YOUR GOAL ▸
Which lines of the records contain the string "treble", matching case exactly? Report each such line in full.

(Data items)
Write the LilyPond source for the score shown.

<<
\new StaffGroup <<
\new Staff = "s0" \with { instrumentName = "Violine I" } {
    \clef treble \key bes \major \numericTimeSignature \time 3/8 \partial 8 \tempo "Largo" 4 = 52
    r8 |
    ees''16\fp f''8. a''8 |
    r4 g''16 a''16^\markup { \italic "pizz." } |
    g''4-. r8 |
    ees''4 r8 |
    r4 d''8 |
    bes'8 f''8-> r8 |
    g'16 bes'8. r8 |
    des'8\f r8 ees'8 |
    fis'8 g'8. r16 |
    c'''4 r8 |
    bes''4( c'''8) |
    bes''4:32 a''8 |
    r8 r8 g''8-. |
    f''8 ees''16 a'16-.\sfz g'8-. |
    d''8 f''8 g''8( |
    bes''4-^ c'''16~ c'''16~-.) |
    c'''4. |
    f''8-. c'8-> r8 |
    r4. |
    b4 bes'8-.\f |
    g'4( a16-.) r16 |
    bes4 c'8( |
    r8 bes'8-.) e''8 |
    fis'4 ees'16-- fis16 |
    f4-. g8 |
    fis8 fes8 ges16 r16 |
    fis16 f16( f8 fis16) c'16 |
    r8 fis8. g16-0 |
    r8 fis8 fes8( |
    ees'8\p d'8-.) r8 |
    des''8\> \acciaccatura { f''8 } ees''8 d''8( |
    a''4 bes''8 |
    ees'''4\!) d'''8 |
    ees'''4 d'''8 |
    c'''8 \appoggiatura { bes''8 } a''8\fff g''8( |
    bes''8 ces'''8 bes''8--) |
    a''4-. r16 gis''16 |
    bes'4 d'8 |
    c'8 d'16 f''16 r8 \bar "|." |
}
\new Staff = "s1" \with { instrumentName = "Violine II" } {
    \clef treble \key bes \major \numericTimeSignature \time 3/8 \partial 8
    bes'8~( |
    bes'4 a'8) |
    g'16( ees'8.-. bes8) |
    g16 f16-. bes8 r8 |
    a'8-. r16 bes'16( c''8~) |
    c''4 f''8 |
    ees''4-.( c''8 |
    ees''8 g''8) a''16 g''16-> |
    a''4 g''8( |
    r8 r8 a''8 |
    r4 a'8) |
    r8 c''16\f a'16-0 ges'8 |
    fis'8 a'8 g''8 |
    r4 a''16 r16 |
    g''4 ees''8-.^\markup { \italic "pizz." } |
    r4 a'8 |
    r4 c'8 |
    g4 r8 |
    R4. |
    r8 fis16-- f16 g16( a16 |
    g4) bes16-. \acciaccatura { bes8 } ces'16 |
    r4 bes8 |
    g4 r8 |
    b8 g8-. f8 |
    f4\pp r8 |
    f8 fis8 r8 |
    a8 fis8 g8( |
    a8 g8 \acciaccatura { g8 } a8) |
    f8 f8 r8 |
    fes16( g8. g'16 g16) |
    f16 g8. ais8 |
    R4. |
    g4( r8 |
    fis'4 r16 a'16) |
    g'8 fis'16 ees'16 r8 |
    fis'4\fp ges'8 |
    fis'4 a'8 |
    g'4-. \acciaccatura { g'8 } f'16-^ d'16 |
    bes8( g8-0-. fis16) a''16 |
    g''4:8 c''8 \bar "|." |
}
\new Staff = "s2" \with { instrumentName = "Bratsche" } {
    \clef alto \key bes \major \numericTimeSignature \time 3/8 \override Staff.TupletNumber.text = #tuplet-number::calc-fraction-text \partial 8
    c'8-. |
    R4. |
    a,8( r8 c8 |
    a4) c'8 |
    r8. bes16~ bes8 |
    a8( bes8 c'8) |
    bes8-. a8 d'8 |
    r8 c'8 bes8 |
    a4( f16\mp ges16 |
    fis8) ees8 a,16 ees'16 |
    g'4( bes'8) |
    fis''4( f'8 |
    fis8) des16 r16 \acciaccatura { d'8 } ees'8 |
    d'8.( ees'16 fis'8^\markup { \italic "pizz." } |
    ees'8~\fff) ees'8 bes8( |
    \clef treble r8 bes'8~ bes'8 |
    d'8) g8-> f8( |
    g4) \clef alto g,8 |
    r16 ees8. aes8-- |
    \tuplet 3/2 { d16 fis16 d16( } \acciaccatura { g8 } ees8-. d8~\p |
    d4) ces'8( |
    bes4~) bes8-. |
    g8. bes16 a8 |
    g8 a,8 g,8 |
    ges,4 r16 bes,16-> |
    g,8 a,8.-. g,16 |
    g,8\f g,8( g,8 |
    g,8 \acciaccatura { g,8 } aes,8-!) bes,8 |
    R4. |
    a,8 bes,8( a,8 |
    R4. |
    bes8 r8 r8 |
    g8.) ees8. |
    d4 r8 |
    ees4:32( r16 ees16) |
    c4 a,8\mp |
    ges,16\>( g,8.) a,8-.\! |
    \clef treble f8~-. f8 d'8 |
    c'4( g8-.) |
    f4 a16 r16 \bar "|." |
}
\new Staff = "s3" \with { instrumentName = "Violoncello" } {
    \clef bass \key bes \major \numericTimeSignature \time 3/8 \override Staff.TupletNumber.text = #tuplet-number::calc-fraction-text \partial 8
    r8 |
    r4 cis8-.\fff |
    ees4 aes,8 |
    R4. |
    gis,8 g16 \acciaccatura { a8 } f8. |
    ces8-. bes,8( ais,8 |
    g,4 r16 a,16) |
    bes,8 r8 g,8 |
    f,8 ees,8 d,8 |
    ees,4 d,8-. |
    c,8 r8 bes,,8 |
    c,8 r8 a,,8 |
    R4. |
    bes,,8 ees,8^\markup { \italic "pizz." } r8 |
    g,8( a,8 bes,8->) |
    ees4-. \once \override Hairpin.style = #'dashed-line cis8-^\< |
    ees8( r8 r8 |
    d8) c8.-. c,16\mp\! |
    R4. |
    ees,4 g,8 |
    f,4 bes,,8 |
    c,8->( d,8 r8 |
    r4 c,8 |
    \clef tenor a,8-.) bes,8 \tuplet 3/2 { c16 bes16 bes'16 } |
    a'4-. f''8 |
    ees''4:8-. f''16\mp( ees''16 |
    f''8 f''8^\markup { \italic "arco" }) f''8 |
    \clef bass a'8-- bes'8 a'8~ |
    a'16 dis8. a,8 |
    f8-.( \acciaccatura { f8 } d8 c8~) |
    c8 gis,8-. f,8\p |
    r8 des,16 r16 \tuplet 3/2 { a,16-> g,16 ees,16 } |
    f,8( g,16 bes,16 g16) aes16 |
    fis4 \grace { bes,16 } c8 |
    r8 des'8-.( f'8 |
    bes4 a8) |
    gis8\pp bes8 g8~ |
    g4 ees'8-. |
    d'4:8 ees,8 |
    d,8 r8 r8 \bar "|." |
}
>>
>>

RESULT ▸
    \clef treble \key bes \major \numericTimeSignature \time 3/8 \partial 8 \tempo "Largo" 4 = 52
    \clef treble \key bes \major \numericTimeSignature \time 3/8 \partial 8
    \clef treble r8 bes'8~ bes'8 |
    \clef treble f8~-. f8 d'8 |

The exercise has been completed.